▸ **Aim of the exercise**
Go to the line in the entries below that holds "(216, 337) = (830, 224): brown pencil -> none" and repeat exactly from there through the line that holds "(596, 365) = (614, 92): brown plate -> none", inclusive.

▸ **Data extract**
★ ★ ★ ★
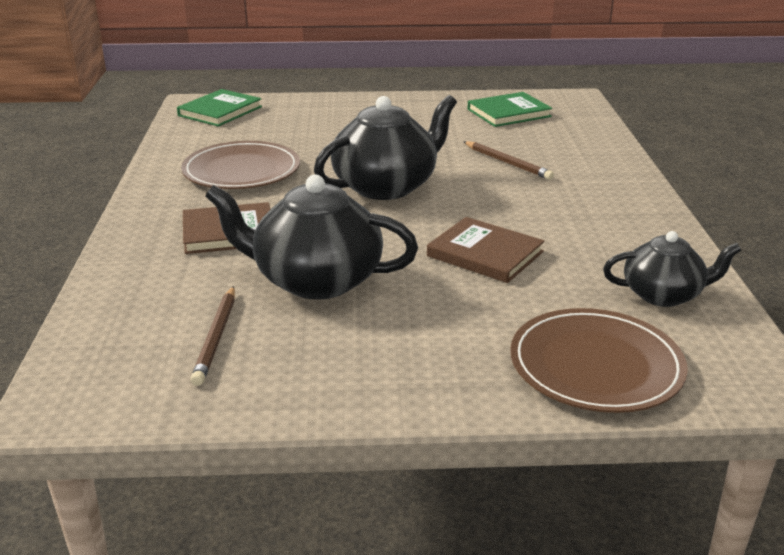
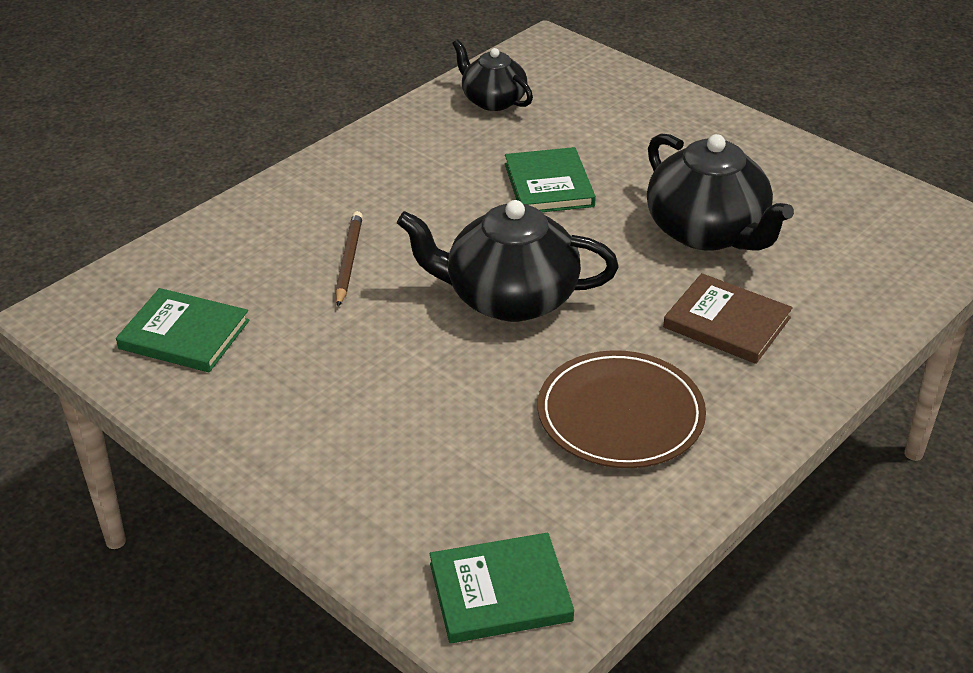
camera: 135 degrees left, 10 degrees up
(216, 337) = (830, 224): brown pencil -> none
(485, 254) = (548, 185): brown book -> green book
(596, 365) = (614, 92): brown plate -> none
★ ★ ★ ★
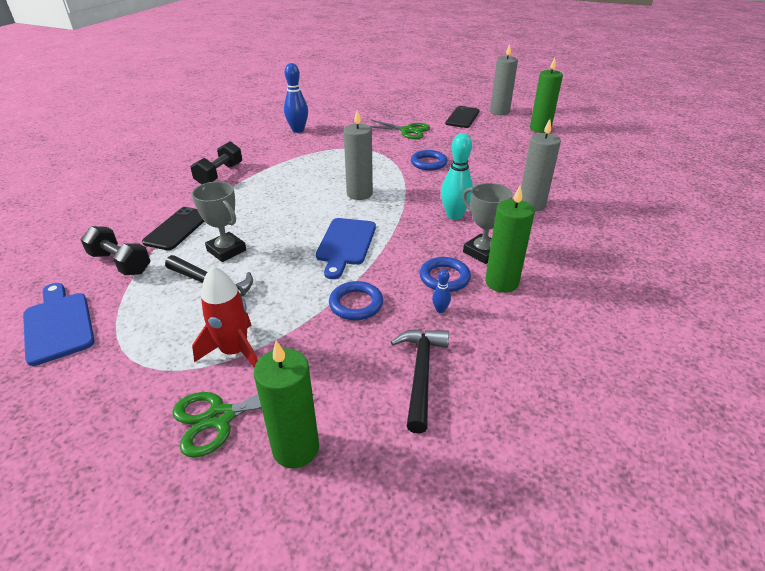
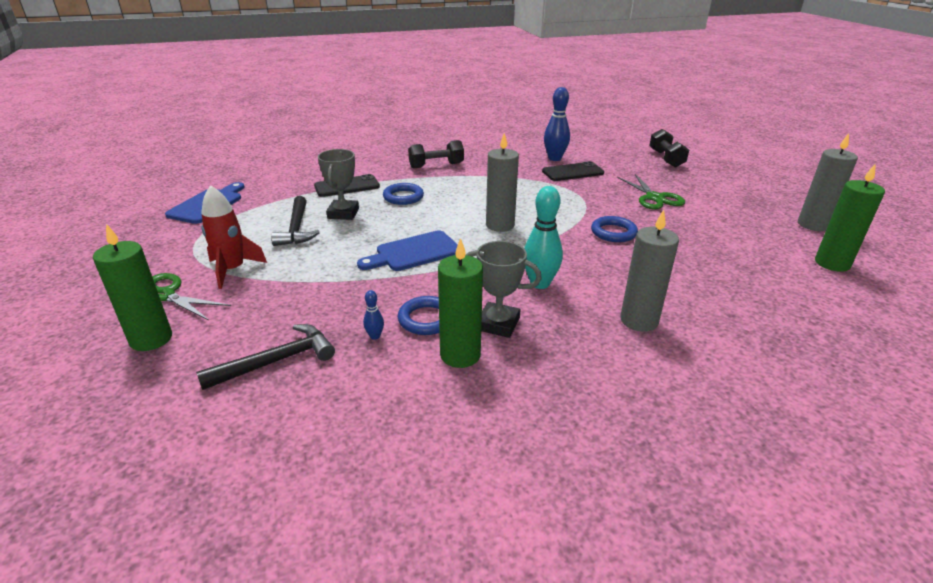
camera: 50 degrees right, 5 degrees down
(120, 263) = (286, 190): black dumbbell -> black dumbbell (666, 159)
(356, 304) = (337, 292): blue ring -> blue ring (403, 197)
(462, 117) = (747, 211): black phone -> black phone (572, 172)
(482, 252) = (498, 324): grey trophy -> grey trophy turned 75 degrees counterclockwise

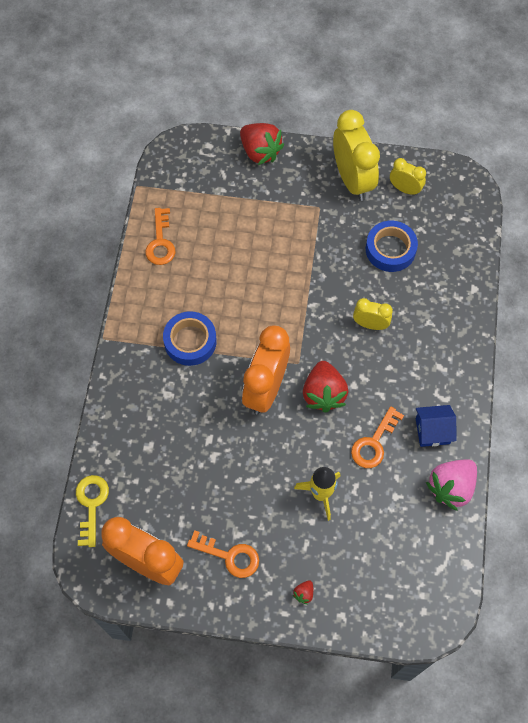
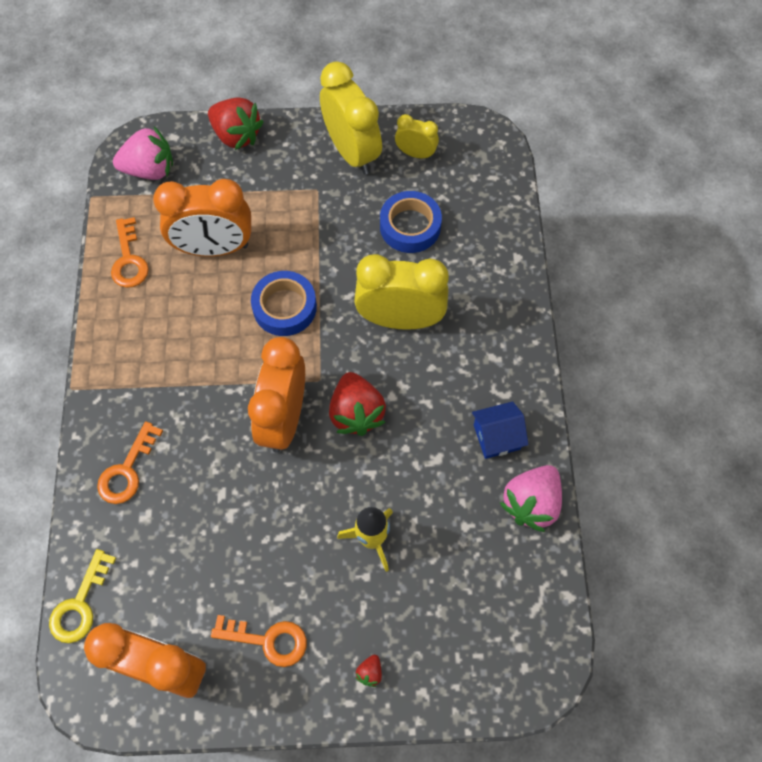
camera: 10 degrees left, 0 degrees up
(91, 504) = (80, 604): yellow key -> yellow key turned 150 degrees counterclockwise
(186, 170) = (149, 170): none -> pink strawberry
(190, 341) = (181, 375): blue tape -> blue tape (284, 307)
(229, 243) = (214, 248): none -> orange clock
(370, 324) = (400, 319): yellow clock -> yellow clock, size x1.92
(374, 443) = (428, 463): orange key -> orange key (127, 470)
★ ★ ★ ★
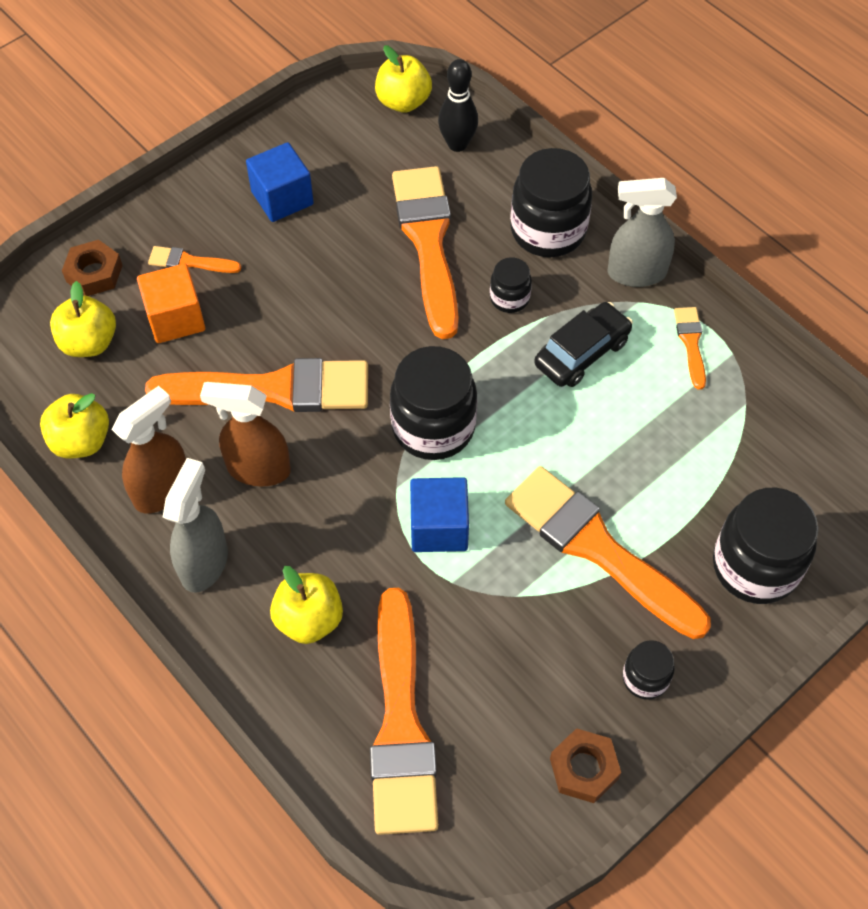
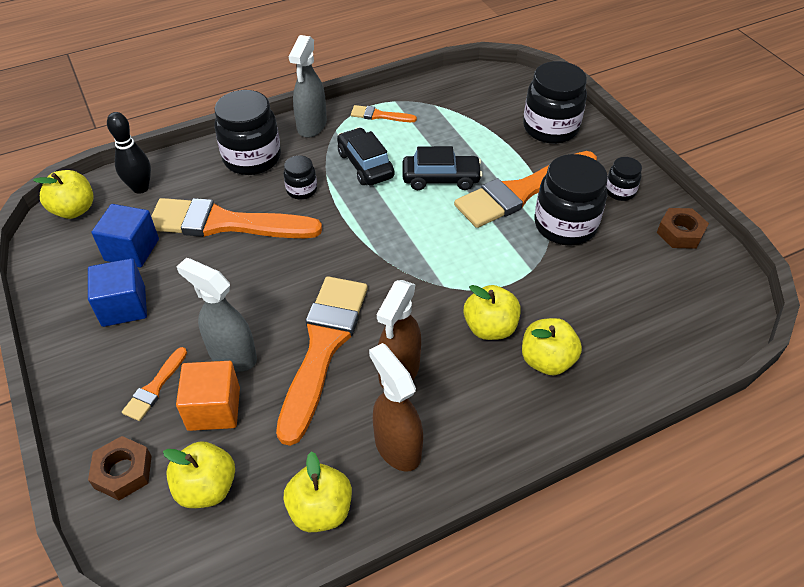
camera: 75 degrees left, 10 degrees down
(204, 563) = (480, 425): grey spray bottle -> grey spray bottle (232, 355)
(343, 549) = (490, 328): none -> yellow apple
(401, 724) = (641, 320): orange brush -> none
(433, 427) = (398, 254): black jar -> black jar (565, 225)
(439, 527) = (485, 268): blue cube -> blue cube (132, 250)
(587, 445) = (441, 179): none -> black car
★ ★ ★ ★
▸ **Answer to this problem**
(216, 337) = (830, 224): brown pencil -> none
(485, 254) = (548, 185): brown book -> green book
(596, 365) = (614, 92): brown plate -> none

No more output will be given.